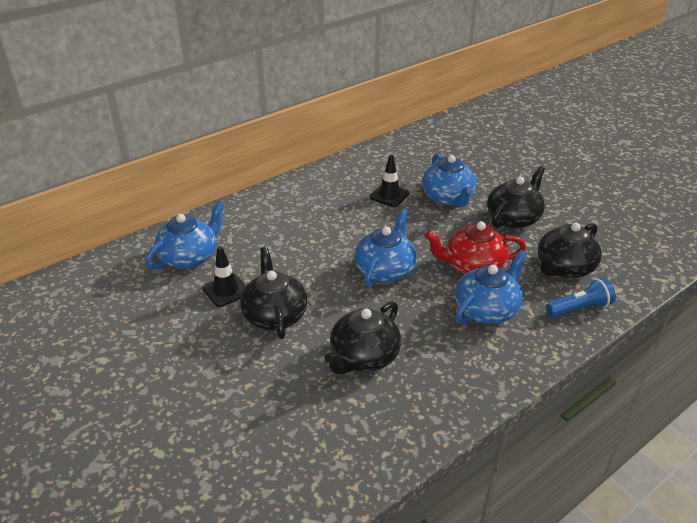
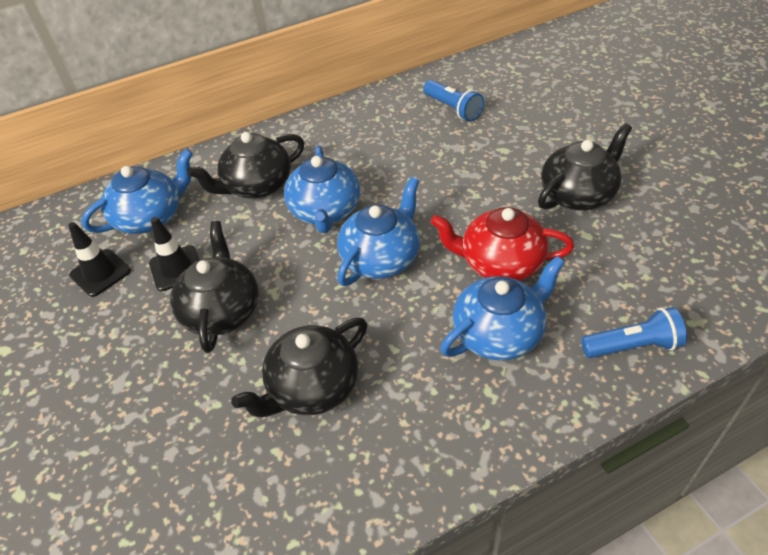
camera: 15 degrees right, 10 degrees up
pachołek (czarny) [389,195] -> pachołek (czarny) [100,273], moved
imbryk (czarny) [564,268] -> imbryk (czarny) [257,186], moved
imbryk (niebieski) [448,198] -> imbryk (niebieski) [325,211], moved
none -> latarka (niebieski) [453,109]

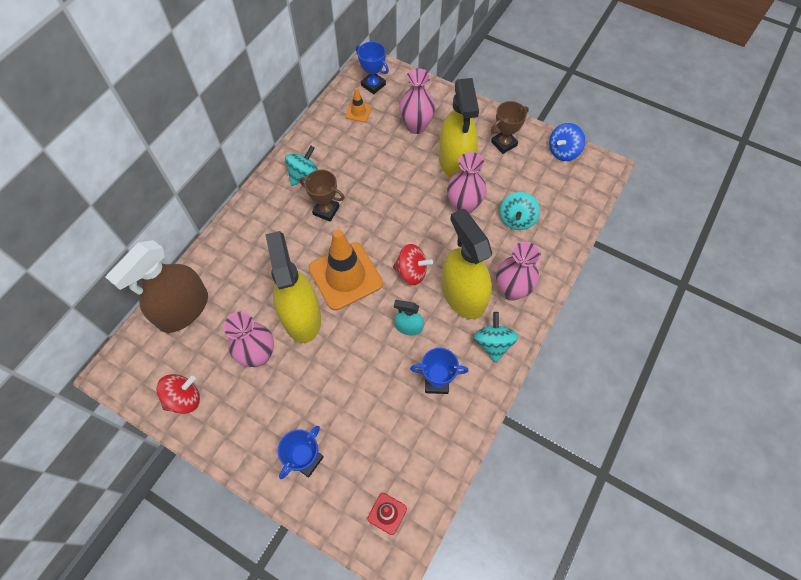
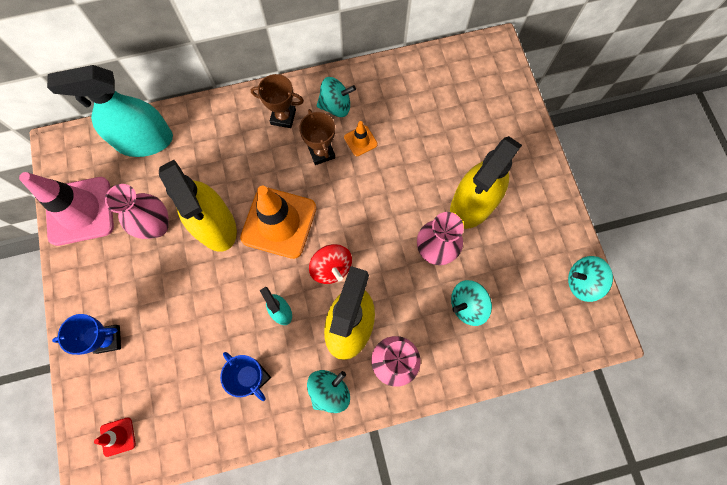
camera: 45 degrees right, 10 degrees up
bączek (czerwony) [184,399] -> pachołek (różowy) [80,211]
spryskiwacz (brązowy) [183,309] -> spryskiwacz (turkusowy) [144,140]
spryskiwacz (żółty) [301,316] -> spryskiwacz (żółty) [214,225], 120 degrees clockwise
puchar (brązowy) [504,144] -> puchar (brązowy) [283,117], moved
pachołek (pomarańczowy) [358,112] -> pachołek (pomarańczowy) [360,141], moved
bączek (niebieski) [563,151] -> bączek (turkusowy) [582,282]
puchar (niebieski) [373,85] -> none
wazon (różowy) [416,126] -> none

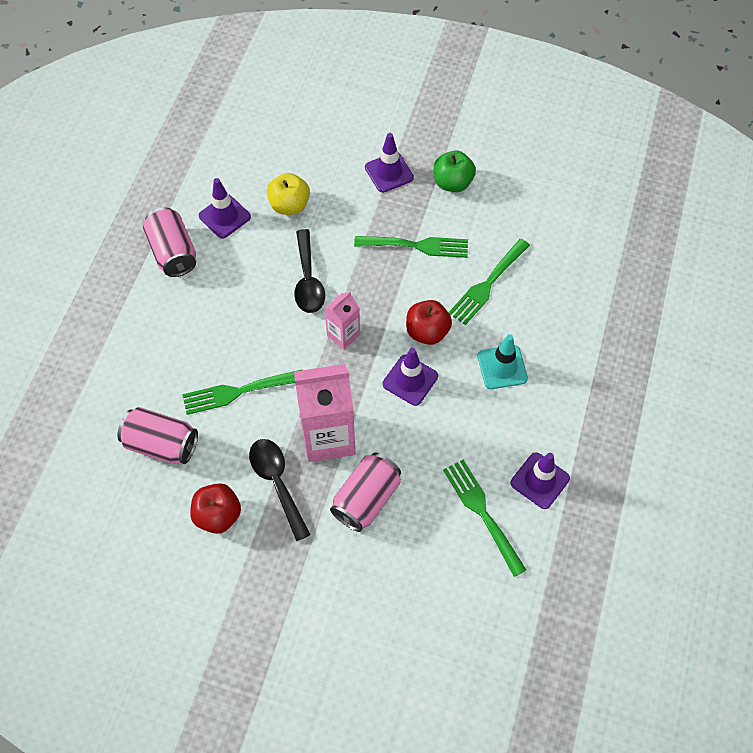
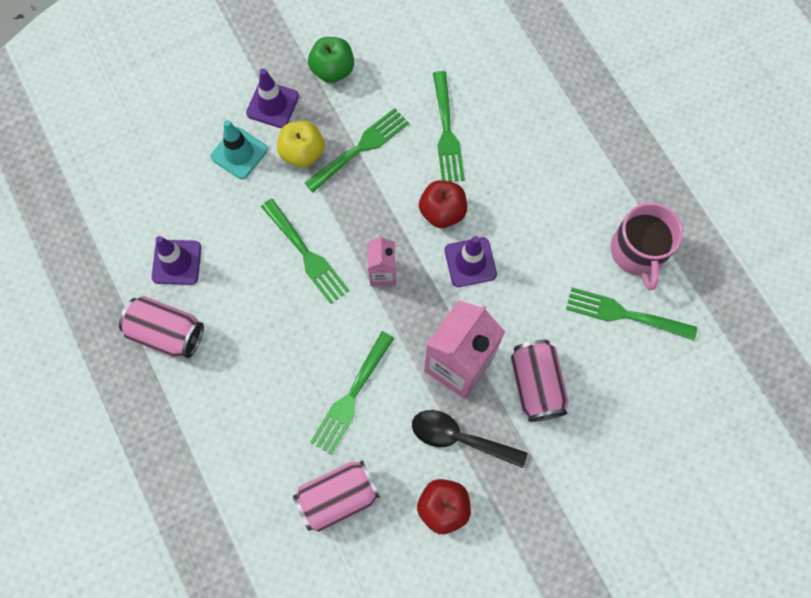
camera: 45 degrees left, 10 degrees up
pachołek (turkusowy) [502,367] -> pachołek (turkusowy) [239,153], moved
łyżka (czarny) [308,280] -> widelec (zielony) [306,254]
jabłko (żółty) [289,205] -> jabłko (żółty) [302,153], moved
pachołek (fioletowy) [540,480] -> kubek (różowy) [638,252]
-*-
PROBLEM TO SOLVE:
Images are to be skipped, and each line above is to be returned exactly.

ANSWER FOR THIS EXERCISE:
camera: 15 degrees right, 10 degrees up
pachołek (czarny) [389,195] -> pachołek (czarny) [100,273], moved
imbryk (czarny) [564,268] -> imbryk (czarny) [257,186], moved
imbryk (niebieski) [448,198] -> imbryk (niebieski) [325,211], moved
none -> latarka (niebieski) [453,109]

camera: 45 degrees right, 10 degrees up
bączek (czerwony) [184,399] -> pachołek (różowy) [80,211]
spryskiwacz (brązowy) [183,309] -> spryskiwacz (turkusowy) [144,140]
spryskiwacz (żółty) [301,316] -> spryskiwacz (żółty) [214,225], 120 degrees clockwise
puchar (brązowy) [504,144] -> puchar (brązowy) [283,117], moved
pachołek (pomarańczowy) [358,112] -> pachołek (pomarańczowy) [360,141], moved
bączek (niebieski) [563,151] -> bączek (turkusowy) [582,282]
puchar (niebieski) [373,85] -> none
wazon (różowy) [416,126] -> none

camera: 45 degrees left, 10 degrees up
pachołek (turkusowy) [502,367] -> pachołek (turkusowy) [239,153], moved
łyżka (czarny) [308,280] -> widelec (zielony) [306,254]
jabłko (żółty) [289,205] -> jabłko (żółty) [302,153], moved
pachołek (fioletowy) [540,480] -> kubek (różowy) [638,252]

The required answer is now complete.